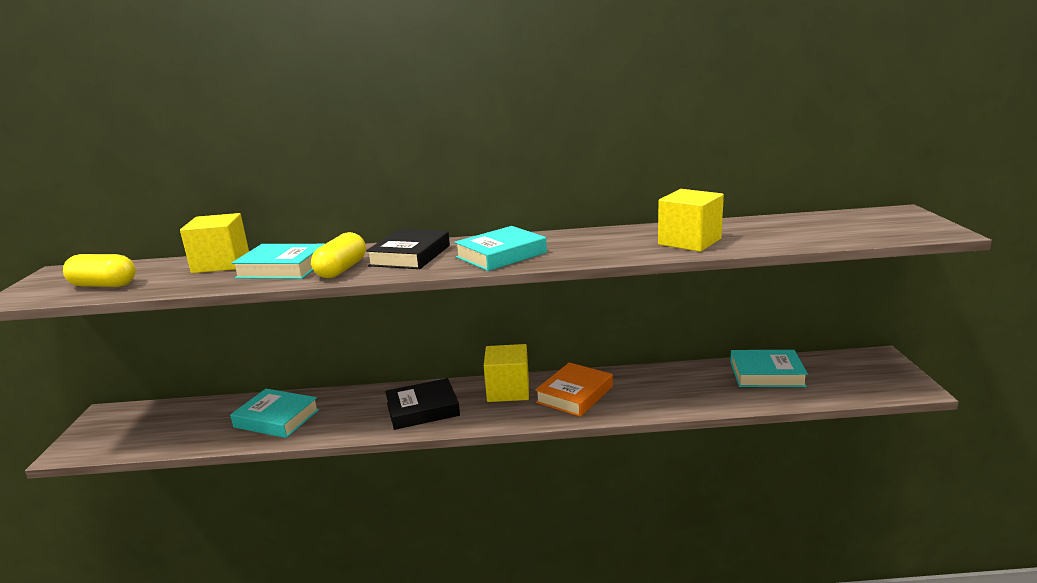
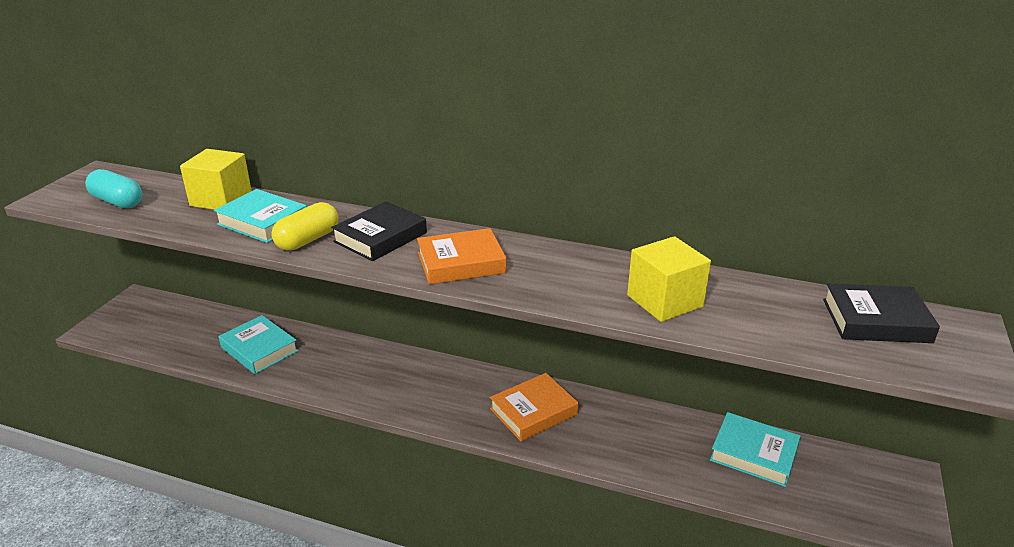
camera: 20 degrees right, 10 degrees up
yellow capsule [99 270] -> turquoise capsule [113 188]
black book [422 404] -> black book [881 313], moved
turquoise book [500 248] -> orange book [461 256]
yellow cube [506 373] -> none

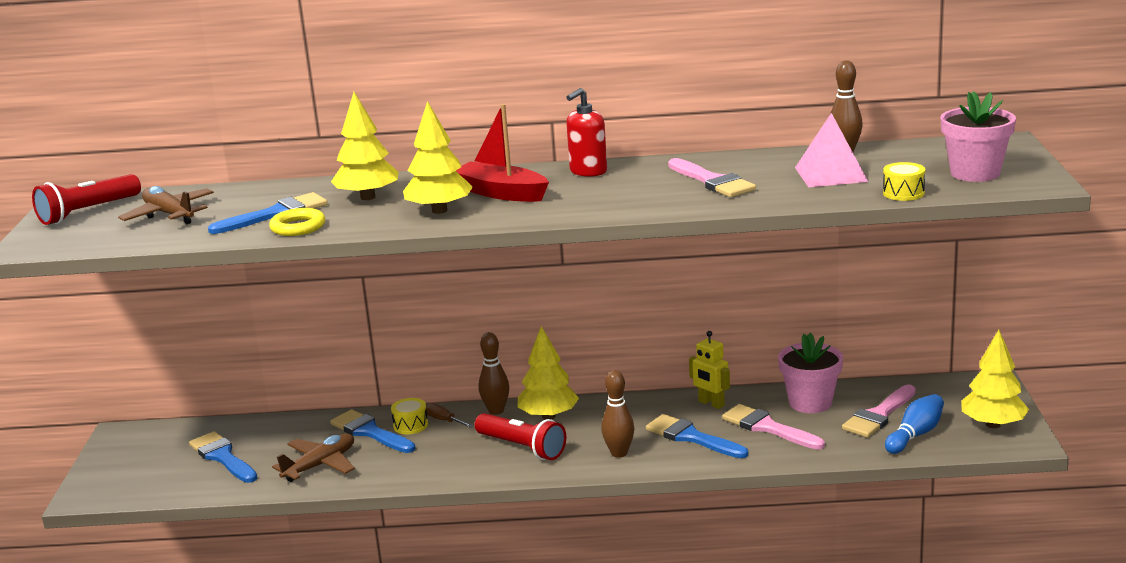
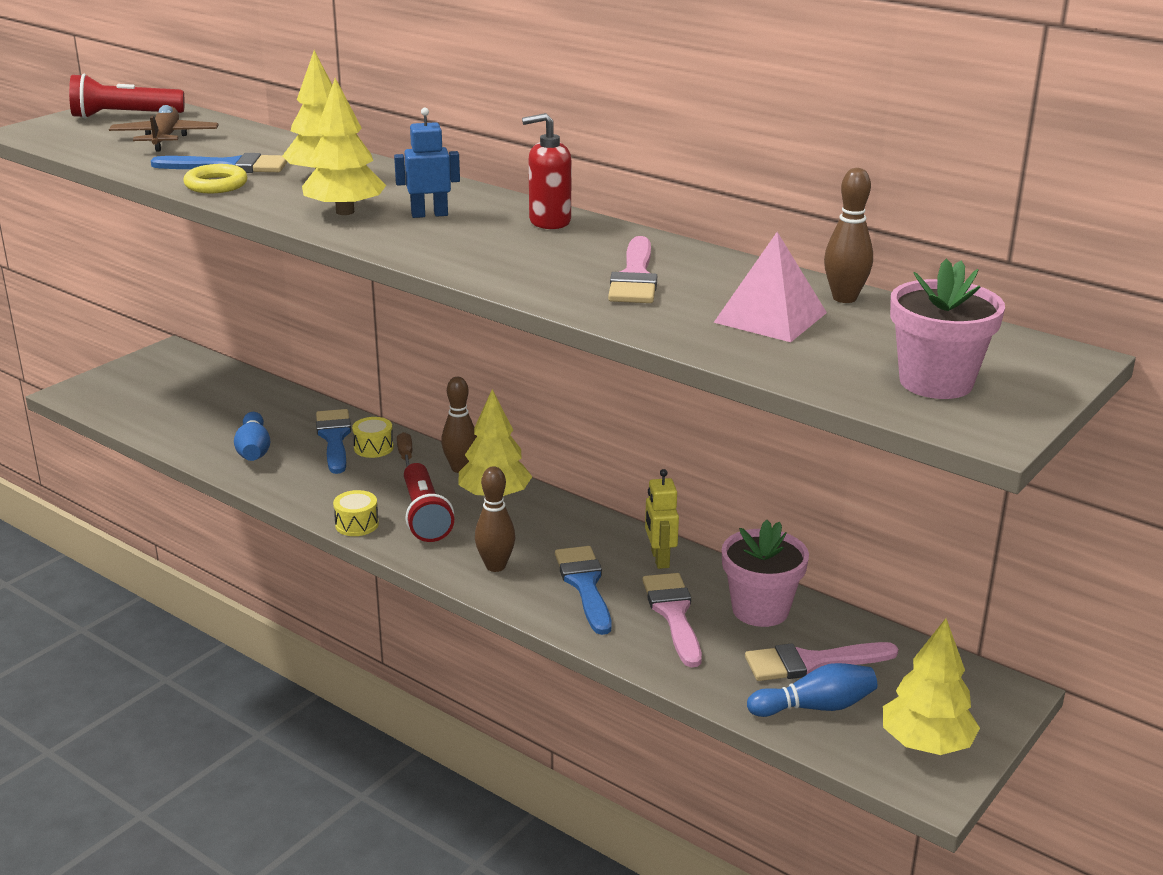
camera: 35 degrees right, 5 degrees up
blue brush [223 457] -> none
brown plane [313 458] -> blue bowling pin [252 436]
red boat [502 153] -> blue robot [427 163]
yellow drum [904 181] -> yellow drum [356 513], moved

= = =

All lines from the one containing "turquoise book [500" through the end of the entries, both ends included, should be written out exactly, with no pictures.

turquoise book [500 248] -> orange book [461 256]
yellow cube [506 373] -> none

camera: 35 degrees right, 5 degrees up
blue brush [223 457] -> none
brown plane [313 458] -> blue bowling pin [252 436]
red boat [502 153] -> blue robot [427 163]
yellow drum [904 181] -> yellow drum [356 513], moved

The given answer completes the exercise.